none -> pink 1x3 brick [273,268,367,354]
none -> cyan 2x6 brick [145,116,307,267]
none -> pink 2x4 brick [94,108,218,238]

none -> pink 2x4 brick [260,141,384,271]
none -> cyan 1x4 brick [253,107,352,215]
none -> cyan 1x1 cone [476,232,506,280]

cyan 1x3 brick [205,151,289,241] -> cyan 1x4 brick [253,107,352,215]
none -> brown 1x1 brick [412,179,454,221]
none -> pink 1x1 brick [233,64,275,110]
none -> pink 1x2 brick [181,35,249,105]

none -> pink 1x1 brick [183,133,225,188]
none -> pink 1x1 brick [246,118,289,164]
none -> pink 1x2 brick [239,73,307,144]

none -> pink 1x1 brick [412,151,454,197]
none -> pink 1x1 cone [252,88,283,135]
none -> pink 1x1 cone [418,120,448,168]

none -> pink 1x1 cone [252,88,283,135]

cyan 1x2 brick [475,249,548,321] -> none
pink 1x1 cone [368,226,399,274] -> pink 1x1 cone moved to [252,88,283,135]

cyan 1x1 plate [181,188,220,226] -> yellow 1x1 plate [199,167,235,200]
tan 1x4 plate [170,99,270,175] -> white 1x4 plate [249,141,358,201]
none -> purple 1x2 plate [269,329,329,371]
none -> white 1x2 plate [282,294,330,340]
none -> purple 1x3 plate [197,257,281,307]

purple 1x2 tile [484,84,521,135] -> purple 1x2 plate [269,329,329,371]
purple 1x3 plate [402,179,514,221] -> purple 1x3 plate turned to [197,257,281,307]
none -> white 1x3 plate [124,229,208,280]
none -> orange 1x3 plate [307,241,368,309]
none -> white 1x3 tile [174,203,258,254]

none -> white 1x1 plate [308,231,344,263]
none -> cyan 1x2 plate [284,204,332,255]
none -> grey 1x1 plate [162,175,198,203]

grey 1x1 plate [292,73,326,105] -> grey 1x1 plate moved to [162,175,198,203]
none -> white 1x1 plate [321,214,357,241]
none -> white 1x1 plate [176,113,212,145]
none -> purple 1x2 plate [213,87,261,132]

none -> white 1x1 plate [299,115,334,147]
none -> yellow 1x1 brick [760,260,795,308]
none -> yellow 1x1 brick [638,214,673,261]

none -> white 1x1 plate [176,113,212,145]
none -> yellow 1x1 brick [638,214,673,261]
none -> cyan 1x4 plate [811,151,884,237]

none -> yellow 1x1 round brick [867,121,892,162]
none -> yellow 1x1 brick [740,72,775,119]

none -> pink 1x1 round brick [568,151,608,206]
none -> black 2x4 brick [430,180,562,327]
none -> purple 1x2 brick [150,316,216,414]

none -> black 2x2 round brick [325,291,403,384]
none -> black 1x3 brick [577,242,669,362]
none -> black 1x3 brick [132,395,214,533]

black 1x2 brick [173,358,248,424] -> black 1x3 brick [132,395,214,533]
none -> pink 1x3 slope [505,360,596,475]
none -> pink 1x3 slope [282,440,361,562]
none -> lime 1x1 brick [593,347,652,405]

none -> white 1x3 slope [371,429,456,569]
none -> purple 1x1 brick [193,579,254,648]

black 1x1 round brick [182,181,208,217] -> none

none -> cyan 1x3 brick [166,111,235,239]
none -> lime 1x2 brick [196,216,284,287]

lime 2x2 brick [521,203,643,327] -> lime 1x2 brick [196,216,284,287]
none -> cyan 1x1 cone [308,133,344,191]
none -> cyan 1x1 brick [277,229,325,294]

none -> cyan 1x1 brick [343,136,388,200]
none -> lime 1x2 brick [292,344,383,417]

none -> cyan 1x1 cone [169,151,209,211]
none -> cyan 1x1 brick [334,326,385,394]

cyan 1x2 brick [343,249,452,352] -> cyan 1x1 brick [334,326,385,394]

************

Work to complete :: Only an exact copy of the lines from the beginning of the listing through the line with "none -> brown 1x1 brick [412,179,454,221]", both included, belongs in the answer.

Your response ::
none -> pink 1x3 brick [273,268,367,354]
none -> cyan 2x6 brick [145,116,307,267]
none -> pink 2x4 brick [94,108,218,238]

none -> pink 2x4 brick [260,141,384,271]
none -> cyan 1x4 brick [253,107,352,215]
none -> cyan 1x1 cone [476,232,506,280]

cyan 1x3 brick [205,151,289,241] -> cyan 1x4 brick [253,107,352,215]
none -> brown 1x1 brick [412,179,454,221]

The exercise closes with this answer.